Word and element location data
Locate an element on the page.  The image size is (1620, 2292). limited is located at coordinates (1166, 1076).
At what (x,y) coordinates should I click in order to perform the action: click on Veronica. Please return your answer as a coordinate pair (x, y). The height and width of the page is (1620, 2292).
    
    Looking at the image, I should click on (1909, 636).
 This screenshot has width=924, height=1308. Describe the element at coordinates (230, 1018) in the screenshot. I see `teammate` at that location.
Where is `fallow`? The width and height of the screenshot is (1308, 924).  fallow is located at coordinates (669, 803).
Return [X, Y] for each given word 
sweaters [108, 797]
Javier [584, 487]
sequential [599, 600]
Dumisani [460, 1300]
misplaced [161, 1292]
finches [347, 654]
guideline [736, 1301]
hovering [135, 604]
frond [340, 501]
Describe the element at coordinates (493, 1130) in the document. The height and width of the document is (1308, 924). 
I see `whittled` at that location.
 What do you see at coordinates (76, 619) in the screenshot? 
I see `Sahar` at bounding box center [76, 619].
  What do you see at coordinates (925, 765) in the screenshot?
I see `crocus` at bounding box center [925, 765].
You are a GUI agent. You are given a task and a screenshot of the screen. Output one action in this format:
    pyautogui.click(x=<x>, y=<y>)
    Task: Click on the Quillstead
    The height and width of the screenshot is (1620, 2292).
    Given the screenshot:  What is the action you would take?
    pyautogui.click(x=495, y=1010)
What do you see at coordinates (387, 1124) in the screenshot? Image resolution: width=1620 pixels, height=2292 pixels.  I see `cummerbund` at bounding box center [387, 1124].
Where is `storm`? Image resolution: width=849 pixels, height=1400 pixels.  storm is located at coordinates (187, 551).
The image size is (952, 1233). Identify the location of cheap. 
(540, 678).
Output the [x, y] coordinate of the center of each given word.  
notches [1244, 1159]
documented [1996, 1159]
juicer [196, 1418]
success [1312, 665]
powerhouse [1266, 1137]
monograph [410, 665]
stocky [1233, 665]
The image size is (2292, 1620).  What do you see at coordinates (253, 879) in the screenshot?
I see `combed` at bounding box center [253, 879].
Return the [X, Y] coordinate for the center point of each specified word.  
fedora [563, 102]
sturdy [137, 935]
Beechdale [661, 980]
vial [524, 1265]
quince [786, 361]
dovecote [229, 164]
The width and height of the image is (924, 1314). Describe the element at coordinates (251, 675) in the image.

- **WRITTEN PROBLEM**
Format the data lines as a Markdown table with the columns Row and Line, numbering each row and skipping any blank lines. Start with the line containing "Javier [584, 487]" and continue through the line containing "center [253, 879].", including both of those lines.

- **WRITTEN RESPONSE**
| Row | Line |
|---|---|
| 1 | Javier [584, 487] |
| 2 | sequential [599, 600] |
| 3 | Dumisani [460, 1300] |
| 4 | misplaced [161, 1292] |
| 5 | finches [347, 654] |
| 6 | guideline [736, 1301] |
| 7 | hovering [135, 604] |
| 8 | frond [340, 501] |
| 9 | Describe the element at coordinates (493, 1130) in the document. The height and width of the document is (1308, 924).  |
| 10 | I see `whittled` at that location. |
| 11 |  What do you see at coordinates (76, 619) in the screenshot?  |
| 12 | I see `Sahar` at bounding box center [76, 619]. |
| 13 |   What do you see at coordinates (925, 765) in the screenshot? |
| 14 | I see `crocus` at bounding box center [925, 765]. |
| 15 | You are a GUI agent. You are given a task and a screenshot of the screen. Output one action in this format: |
| 16 |     pyautogui.click(x=<x>, y=<y>) |
| 17 |     Task: Click on the Quillstead |
| 18 |     The height and width of the screenshot is (1620, 2292). |
| 19 |     Given the screenshot:  What is the action you would take? |
| 20 |     pyautogui.click(x=495, y=1010) |
| 21 | What do you see at coordinates (387, 1124) in the screenshot? Image resolution: width=1620 pixels, height=2292 pixels.  I see `cummerbund` at bounding box center [387, 1124]. |
| 22 | Where is `storm`? Image resolution: width=849 pixels, height=1400 pixels.  storm is located at coordinates (187, 551). |
| 23 | The image size is (952, 1233). Identify the location of cheap.  |
| 24 | (540, 678). |
| 25 | Output the [x, y] coordinate of the center of each given word.   |
| 26 | notches [1244, 1159] |
| 27 | documented [1996, 1159] |
| 28 | juicer [196, 1418] |
| 29 | success [1312, 665] |
| 30 | powerhouse [1266, 1137] |
| 31 | monograph [410, 665] |
| 32 | stocky [1233, 665] |
| 33 | The image size is (2292, 1620).  What do you see at coordinates (253, 879) in the screenshot? |
| 34 | I see `combed` at bounding box center [253, 879]. |